- [TASK INSTRUCTIONS]: Below are records; count the lines that hold the string "cyan" and give only the count.

- [Scene edit records]:
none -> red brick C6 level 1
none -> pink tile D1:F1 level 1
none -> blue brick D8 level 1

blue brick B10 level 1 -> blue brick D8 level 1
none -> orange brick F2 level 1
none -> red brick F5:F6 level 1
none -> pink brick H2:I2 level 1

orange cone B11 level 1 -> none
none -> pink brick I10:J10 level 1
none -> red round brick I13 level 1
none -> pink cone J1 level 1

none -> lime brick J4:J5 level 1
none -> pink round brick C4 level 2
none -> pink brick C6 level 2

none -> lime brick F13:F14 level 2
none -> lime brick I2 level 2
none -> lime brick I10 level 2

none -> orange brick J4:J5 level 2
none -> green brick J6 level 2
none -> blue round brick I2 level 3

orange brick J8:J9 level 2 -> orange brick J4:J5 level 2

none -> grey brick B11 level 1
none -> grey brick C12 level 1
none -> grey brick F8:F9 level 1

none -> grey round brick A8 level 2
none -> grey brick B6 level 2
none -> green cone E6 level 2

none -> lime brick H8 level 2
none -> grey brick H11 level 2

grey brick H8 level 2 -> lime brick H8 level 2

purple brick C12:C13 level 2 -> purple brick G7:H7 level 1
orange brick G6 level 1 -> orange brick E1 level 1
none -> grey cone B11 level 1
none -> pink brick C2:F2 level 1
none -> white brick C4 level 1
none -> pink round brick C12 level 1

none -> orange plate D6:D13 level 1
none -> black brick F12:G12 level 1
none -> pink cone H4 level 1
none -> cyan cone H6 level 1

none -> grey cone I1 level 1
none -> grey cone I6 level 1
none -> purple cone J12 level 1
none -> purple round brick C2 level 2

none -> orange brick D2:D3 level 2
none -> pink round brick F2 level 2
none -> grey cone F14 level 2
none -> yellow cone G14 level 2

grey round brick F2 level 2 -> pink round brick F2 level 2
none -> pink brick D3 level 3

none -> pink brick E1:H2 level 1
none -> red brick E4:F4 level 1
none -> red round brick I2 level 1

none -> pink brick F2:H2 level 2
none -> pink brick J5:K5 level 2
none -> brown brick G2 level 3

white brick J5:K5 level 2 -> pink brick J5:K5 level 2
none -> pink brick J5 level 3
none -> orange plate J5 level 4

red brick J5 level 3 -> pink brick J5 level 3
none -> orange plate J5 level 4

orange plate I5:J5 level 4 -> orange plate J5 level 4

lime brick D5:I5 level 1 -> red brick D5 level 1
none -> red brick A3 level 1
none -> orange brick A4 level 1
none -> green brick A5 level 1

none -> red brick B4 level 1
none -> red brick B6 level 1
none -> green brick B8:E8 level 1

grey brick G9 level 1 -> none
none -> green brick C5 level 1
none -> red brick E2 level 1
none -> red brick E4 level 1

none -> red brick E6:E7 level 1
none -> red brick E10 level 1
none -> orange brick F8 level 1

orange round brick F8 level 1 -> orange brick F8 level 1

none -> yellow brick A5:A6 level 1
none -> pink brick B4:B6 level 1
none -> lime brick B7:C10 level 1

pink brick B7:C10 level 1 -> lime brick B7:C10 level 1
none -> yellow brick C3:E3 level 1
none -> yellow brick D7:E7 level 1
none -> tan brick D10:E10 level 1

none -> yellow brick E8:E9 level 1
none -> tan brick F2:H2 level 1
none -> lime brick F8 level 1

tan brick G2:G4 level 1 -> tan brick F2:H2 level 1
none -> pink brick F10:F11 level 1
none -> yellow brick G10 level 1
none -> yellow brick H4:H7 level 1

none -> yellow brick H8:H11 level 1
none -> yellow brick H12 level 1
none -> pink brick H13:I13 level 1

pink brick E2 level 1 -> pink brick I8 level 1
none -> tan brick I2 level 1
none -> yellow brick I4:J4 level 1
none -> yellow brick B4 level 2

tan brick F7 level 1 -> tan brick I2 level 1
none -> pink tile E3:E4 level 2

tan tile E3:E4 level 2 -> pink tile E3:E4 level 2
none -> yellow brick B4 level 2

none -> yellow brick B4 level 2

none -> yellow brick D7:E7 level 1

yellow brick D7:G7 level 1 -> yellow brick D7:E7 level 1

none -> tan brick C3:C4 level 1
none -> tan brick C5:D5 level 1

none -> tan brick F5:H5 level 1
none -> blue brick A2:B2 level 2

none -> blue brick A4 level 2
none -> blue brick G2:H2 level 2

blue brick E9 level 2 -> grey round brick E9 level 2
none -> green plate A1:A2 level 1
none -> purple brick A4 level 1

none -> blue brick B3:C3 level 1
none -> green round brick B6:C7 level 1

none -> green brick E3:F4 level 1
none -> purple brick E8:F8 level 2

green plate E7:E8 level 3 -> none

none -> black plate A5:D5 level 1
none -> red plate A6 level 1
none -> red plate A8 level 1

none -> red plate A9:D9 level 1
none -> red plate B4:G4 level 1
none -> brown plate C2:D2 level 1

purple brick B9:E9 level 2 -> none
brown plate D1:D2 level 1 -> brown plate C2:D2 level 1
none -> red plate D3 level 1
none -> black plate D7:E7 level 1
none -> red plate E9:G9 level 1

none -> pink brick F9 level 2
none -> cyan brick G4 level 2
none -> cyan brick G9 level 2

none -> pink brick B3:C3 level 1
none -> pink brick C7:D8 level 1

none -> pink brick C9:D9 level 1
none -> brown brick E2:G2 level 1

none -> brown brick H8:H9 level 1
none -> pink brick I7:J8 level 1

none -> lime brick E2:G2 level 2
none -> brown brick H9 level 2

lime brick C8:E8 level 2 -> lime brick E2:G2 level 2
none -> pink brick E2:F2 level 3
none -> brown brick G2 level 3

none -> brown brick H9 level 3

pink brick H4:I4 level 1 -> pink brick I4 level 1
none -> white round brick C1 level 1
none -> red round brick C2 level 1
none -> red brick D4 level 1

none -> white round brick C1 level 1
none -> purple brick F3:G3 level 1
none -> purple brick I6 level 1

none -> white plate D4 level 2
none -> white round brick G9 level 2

- [WORKED SOLUTION]: 3